→ Prompt: Transcribe the full listing below, word for word, without pictures.

- - -

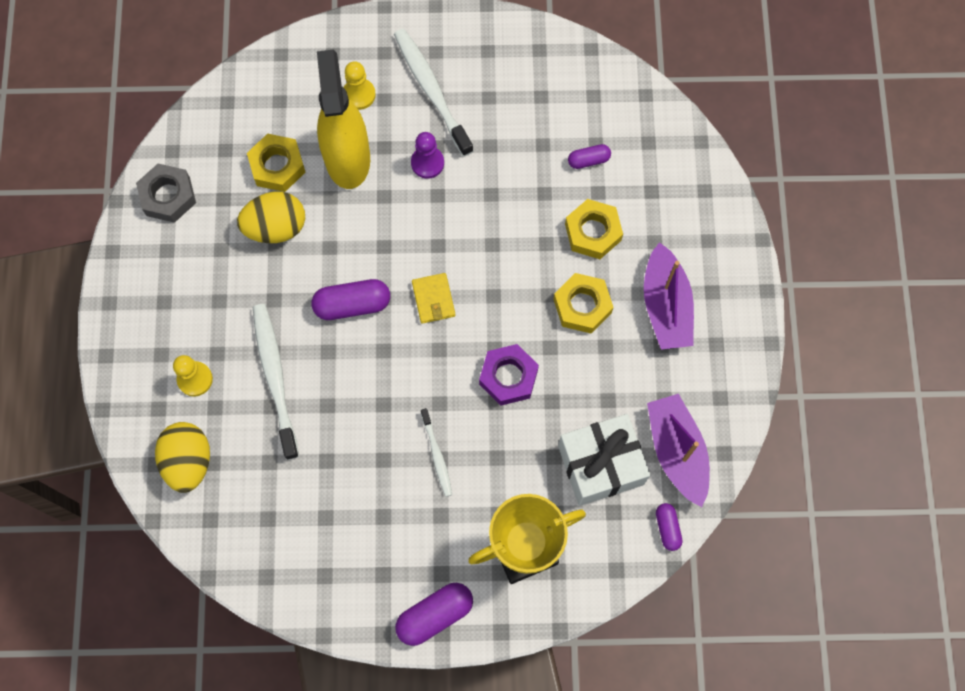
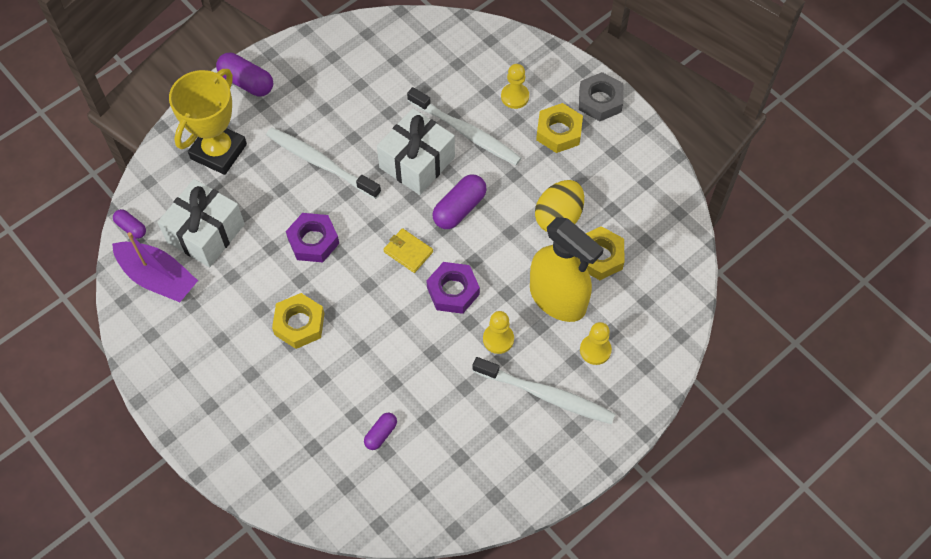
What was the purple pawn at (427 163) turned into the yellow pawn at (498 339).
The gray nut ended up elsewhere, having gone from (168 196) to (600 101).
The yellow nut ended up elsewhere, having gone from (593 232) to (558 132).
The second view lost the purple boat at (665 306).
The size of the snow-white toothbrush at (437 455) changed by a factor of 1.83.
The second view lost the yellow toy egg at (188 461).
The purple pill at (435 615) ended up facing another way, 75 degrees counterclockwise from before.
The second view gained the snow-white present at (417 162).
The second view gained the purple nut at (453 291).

- - -

→ Output of the exercise:
What was the purple pawn at (427 163) turned into the yellow pawn at (498 339).
The gray nut ended up elsewhere, having gone from (168 196) to (600 101).
The yellow nut ended up elsewhere, having gone from (593 232) to (558 132).
The second view lost the purple boat at (665 306).
The size of the snow-white toothbrush at (437 455) changed by a factor of 1.83.
The second view lost the yellow toy egg at (188 461).
The purple pill at (435 615) ended up facing another way, 75 degrees counterclockwise from before.
The second view gained the snow-white present at (417 162).
The second view gained the purple nut at (453 291).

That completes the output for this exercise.